Your task:
A bare number is all that is needed: how many lines below contain the string "degrees"?

(Scene difference descriptions)

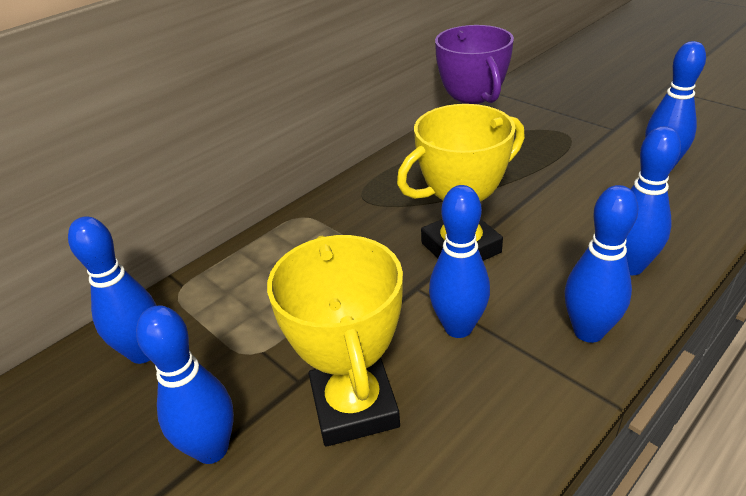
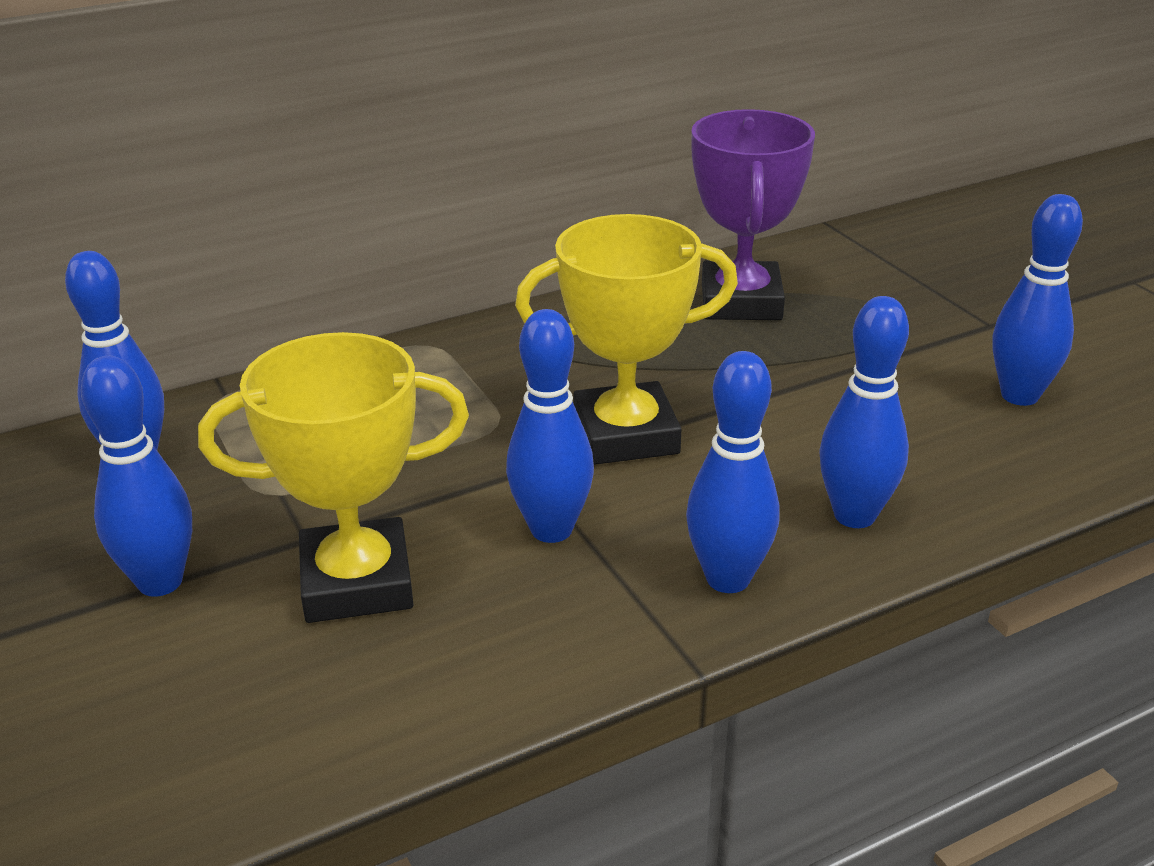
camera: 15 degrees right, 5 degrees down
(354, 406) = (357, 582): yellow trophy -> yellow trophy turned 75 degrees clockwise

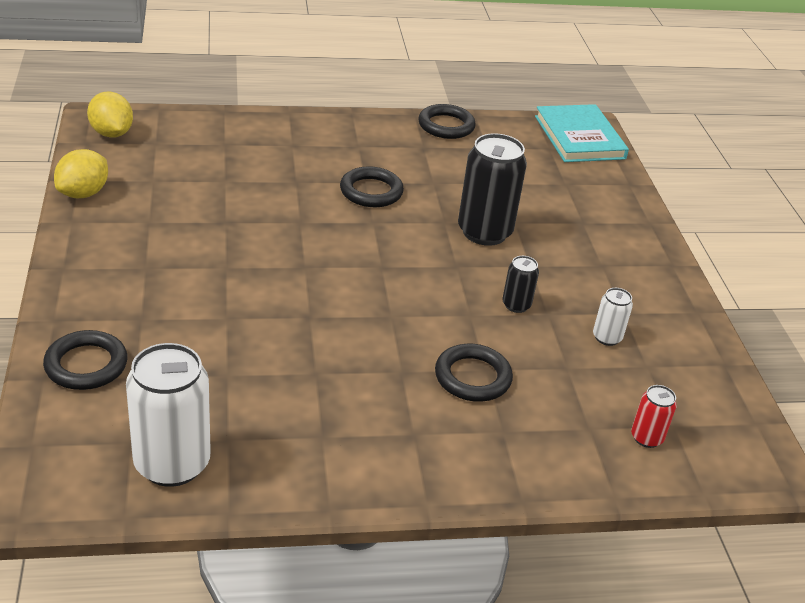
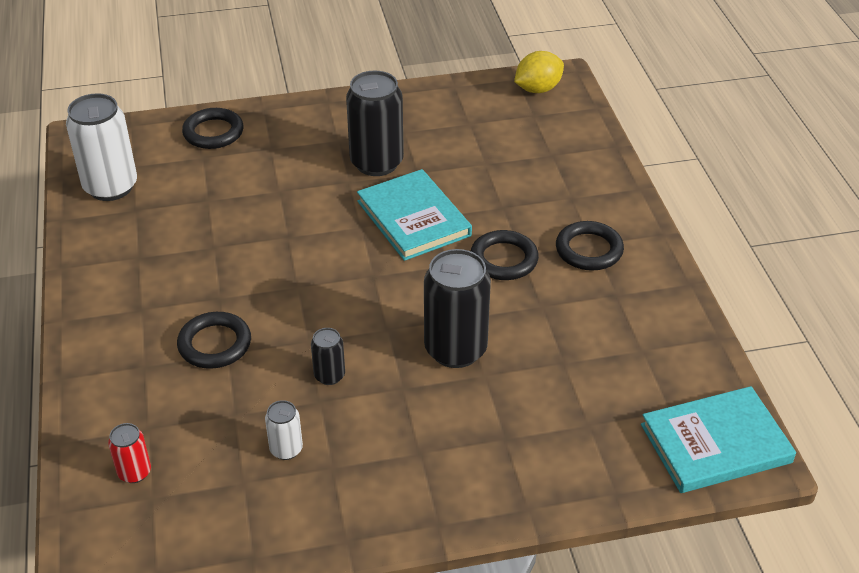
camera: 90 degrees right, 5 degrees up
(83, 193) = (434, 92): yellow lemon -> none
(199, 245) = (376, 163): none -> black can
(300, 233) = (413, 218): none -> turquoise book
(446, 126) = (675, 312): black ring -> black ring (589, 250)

Written response:
3